In the entries below, begin at the line that has "BT3: 3.7V (plus" and stop after the line that has "U1 pin RST: GND -> none"; output those lines exactly, leaving out pictures.

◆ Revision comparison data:
---

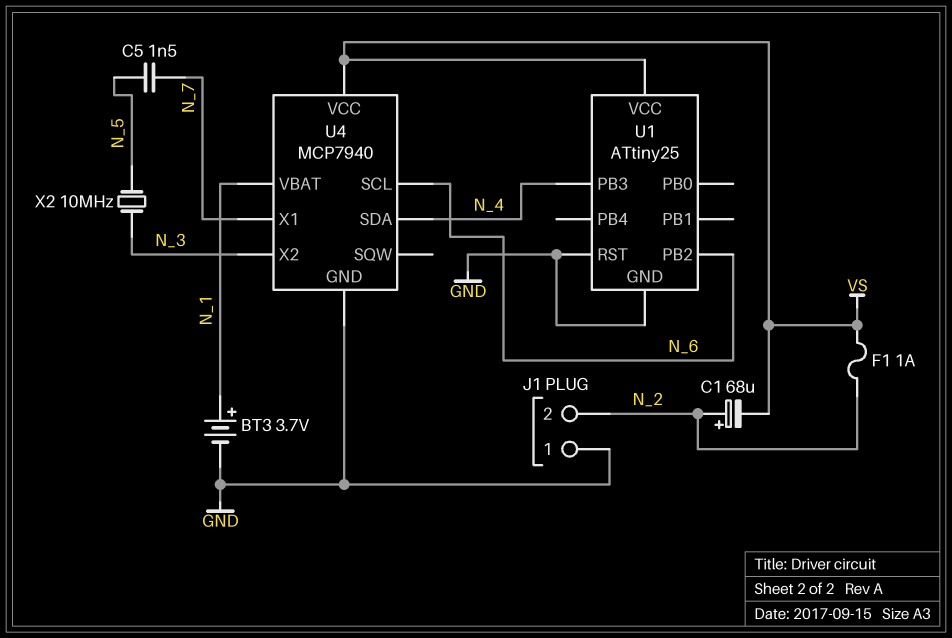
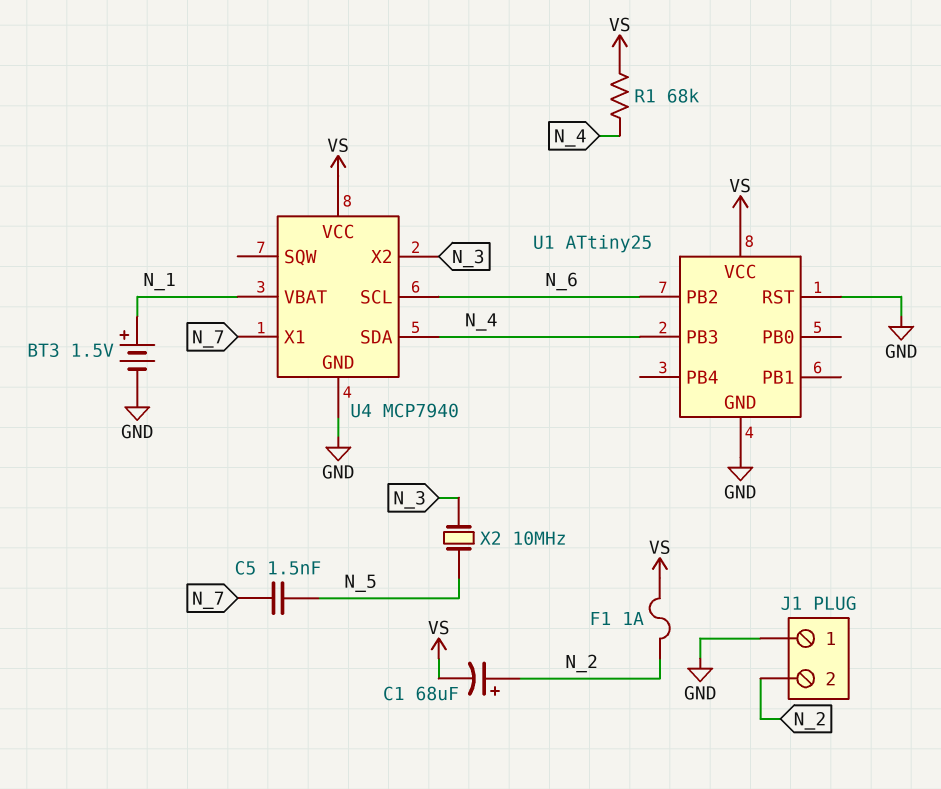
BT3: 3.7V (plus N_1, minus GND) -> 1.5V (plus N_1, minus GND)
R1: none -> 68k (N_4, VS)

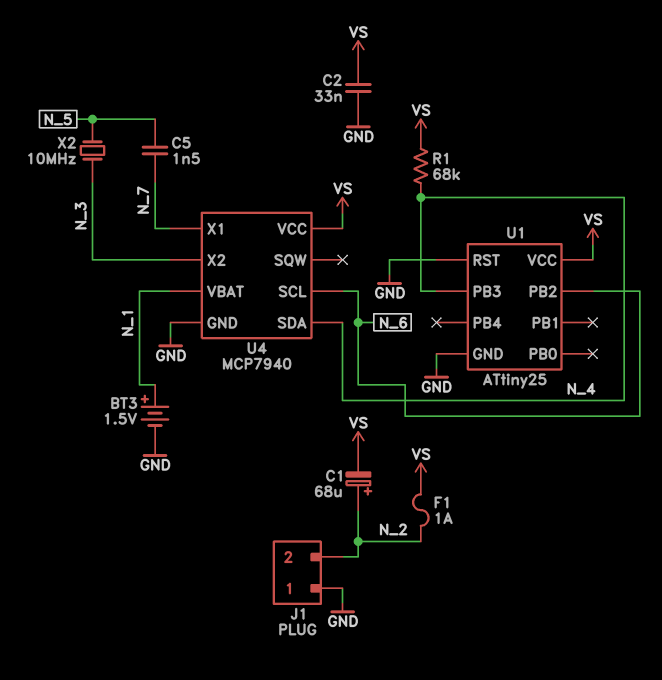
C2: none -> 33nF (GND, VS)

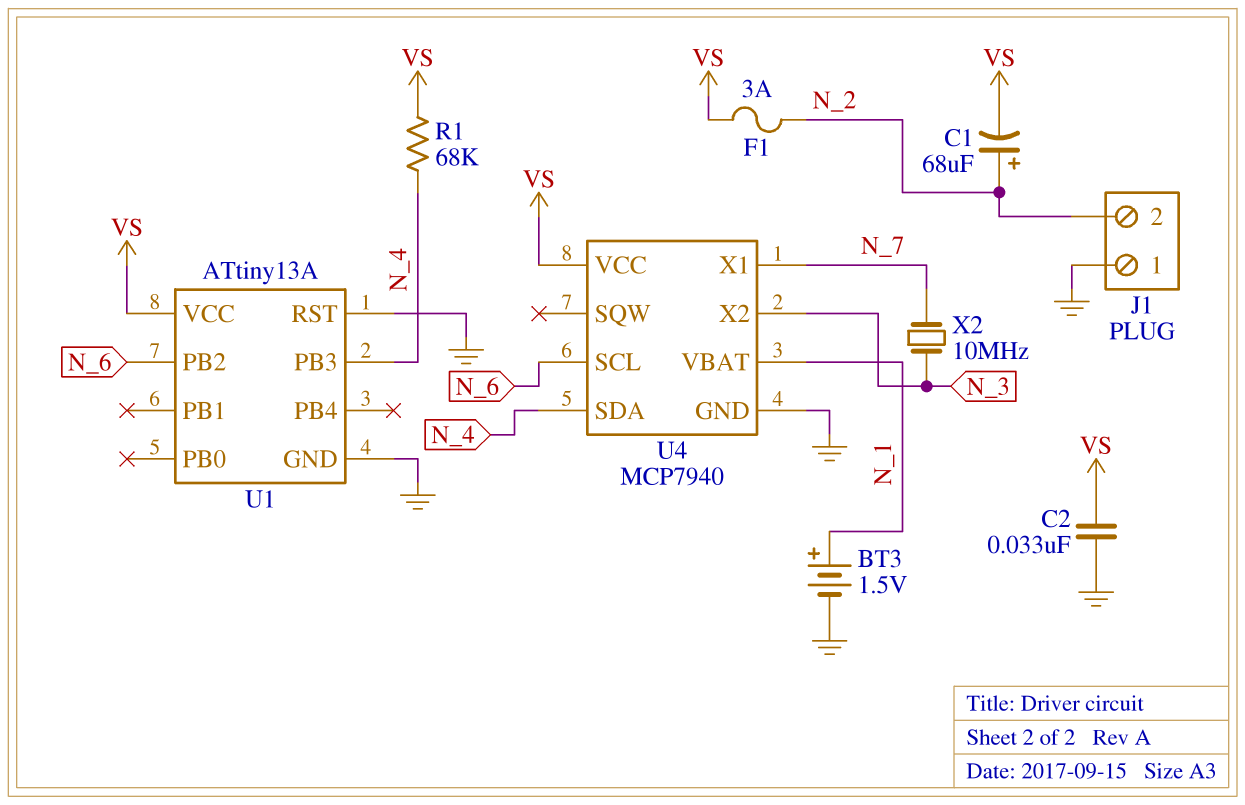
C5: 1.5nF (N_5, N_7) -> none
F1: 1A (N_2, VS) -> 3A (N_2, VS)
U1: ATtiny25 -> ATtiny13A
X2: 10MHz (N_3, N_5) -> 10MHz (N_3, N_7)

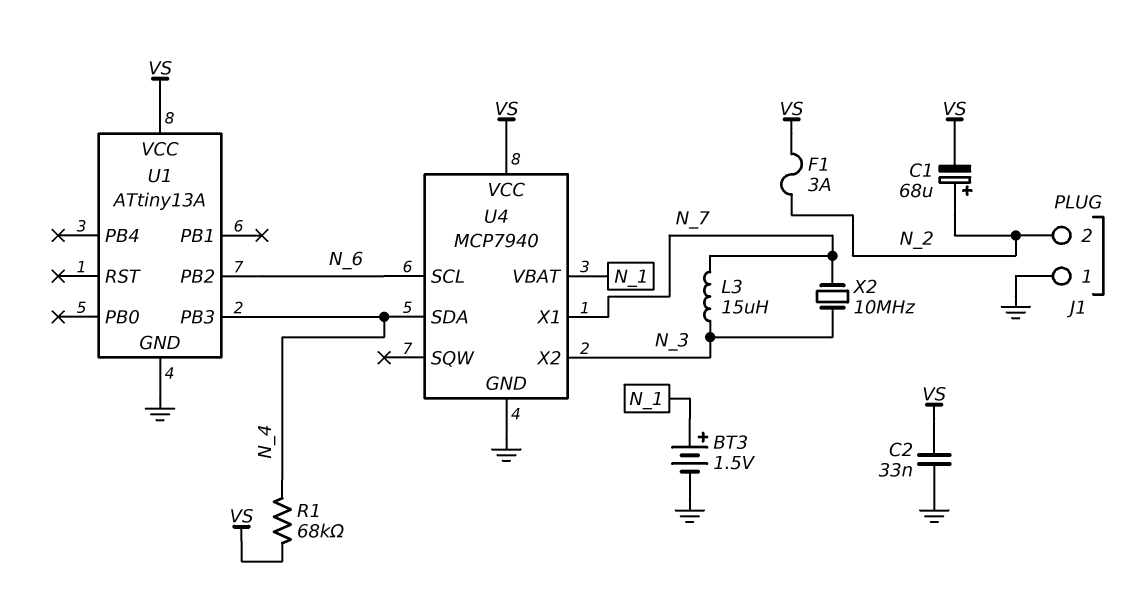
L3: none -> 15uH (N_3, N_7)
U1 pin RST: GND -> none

---

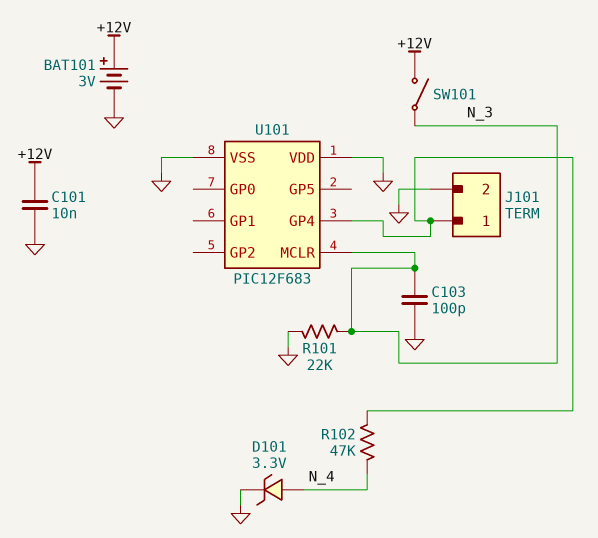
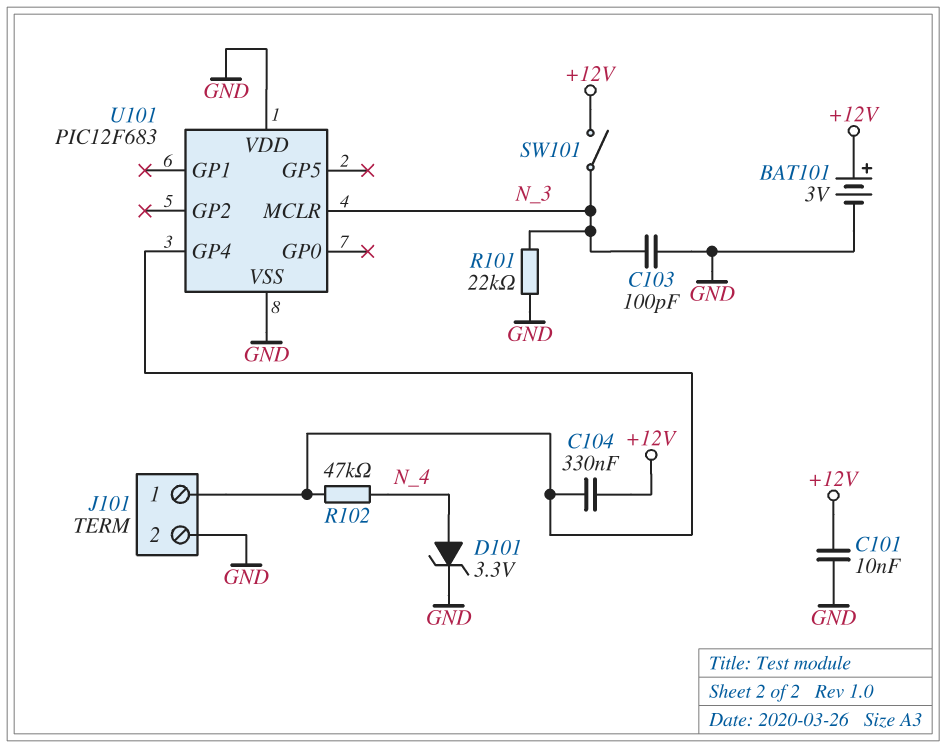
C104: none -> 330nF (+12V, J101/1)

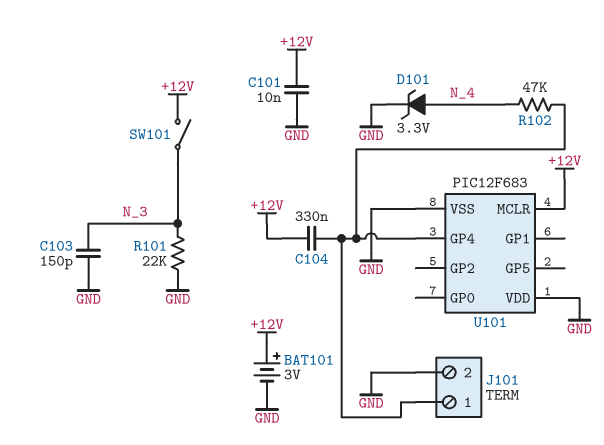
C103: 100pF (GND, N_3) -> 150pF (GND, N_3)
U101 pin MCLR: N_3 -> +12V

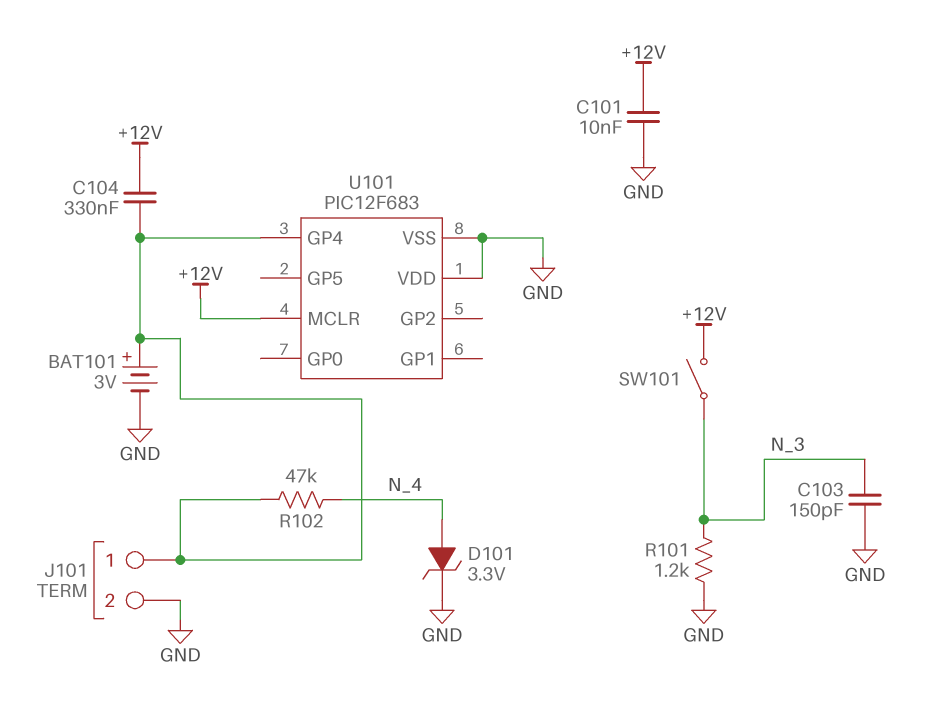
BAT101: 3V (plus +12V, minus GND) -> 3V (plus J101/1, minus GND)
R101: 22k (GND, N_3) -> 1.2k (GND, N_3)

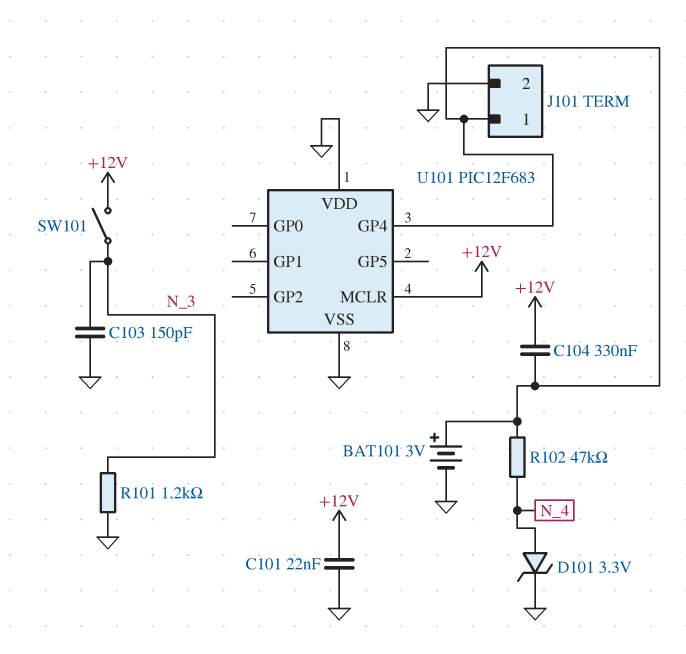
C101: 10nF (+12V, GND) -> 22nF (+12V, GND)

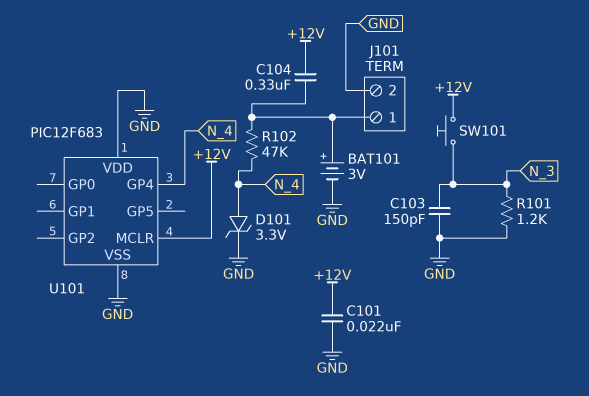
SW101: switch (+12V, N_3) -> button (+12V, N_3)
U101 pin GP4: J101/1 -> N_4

---

◆ Task output:
BT3: 3.7V (plus N_1, minus GND) -> 1.5V (plus N_1, minus GND)
R1: none -> 68k (N_4, VS)

C2: none -> 33nF (GND, VS)

C5: 1.5nF (N_5, N_7) -> none
F1: 1A (N_2, VS) -> 3A (N_2, VS)
U1: ATtiny25 -> ATtiny13A
X2: 10MHz (N_3, N_5) -> 10MHz (N_3, N_7)

L3: none -> 15uH (N_3, N_7)
U1 pin RST: GND -> none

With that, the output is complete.